▸ EXERCISE INSTRUCTIONS
Drop every picture, then transcribe the remaining data exactly.

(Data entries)
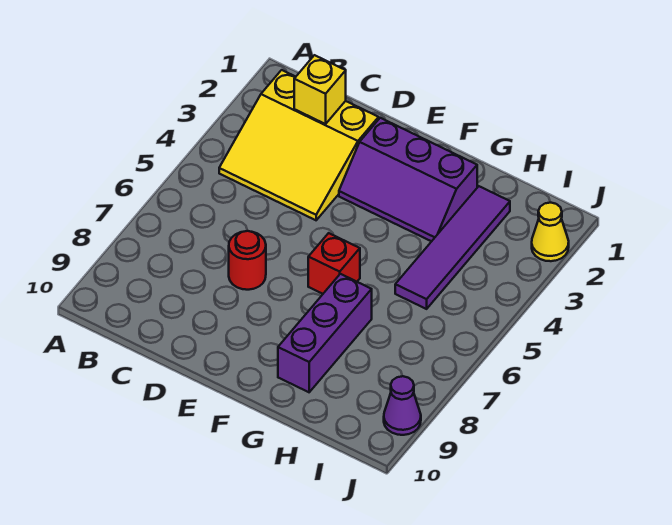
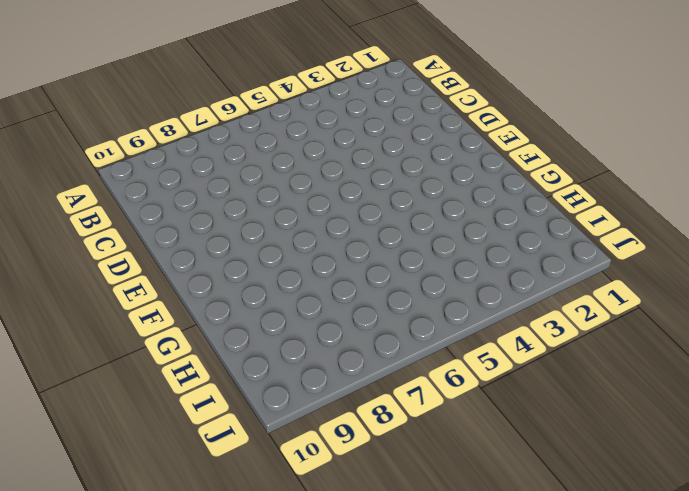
none -> yellow 3x3 slope [219,70,379,220]
none -> red 1x1 round brick [229,231,266,290]

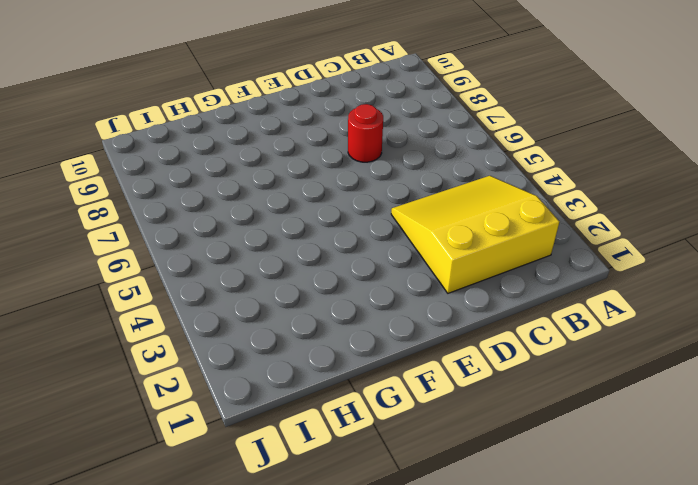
none -> purple 2x3 slope [339,118,477,241]
none -> red 1x1 brick [308,233,360,294]

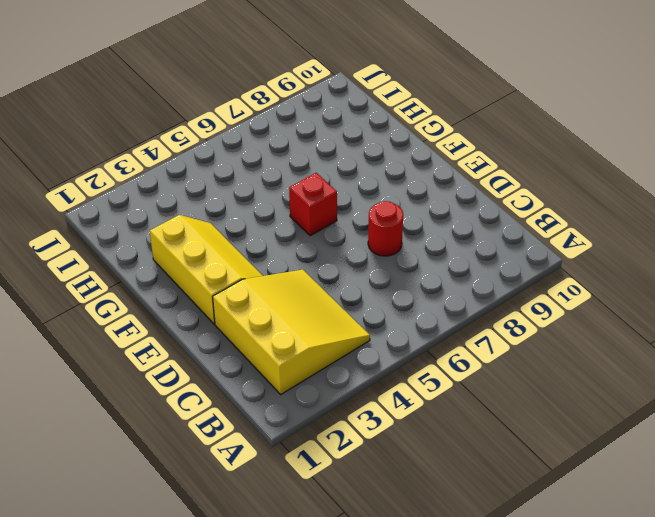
yellow 2x3 slope [150,215,263,324] -> purple 2x3 slope [339,118,477,241]
none -> purple 1x3 brick [278,274,372,392]
none -> purple 1x4 tile [395,186,510,309]

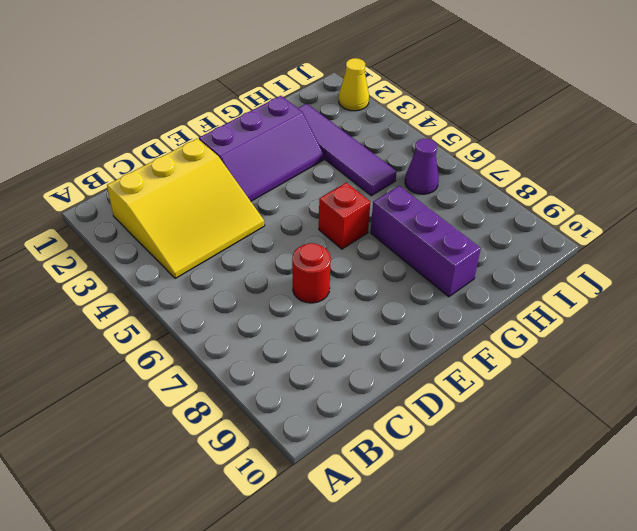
purple 1x1 cone [405,139,439,194] -> purple 1x1 cone moved to [384,376,421,435]
none -> yellow 1x1 brick [294,55,346,124]

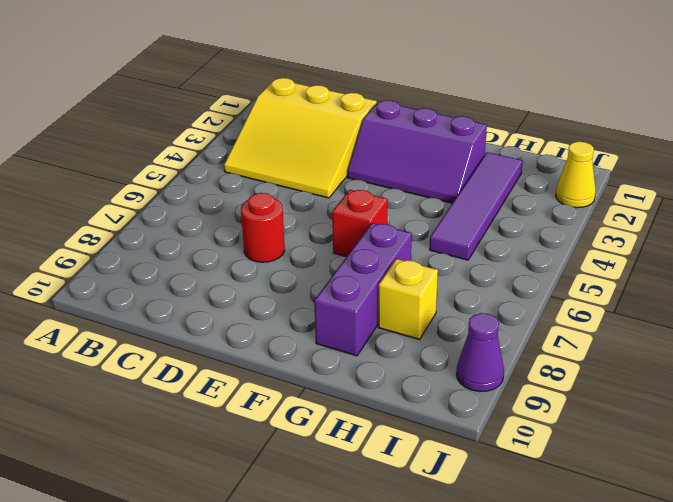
yellow 1x1 brick [378,259,438,339] -> yellow 1x1 brick moved to [294,55,346,124]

▸ SOLUTION TO THIS EXERCISE
none -> yellow 3x3 slope [219,70,379,220]
none -> red 1x1 round brick [229,231,266,290]

none -> purple 2x3 slope [339,118,477,241]
none -> red 1x1 brick [308,233,360,294]

yellow 2x3 slope [150,215,263,324] -> purple 2x3 slope [339,118,477,241]
none -> purple 1x3 brick [278,274,372,392]
none -> purple 1x4 tile [395,186,510,309]

purple 1x1 cone [405,139,439,194] -> purple 1x1 cone moved to [384,376,421,435]
none -> yellow 1x1 brick [294,55,346,124]

yellow 1x1 brick [378,259,438,339] -> yellow 1x1 brick moved to [294,55,346,124]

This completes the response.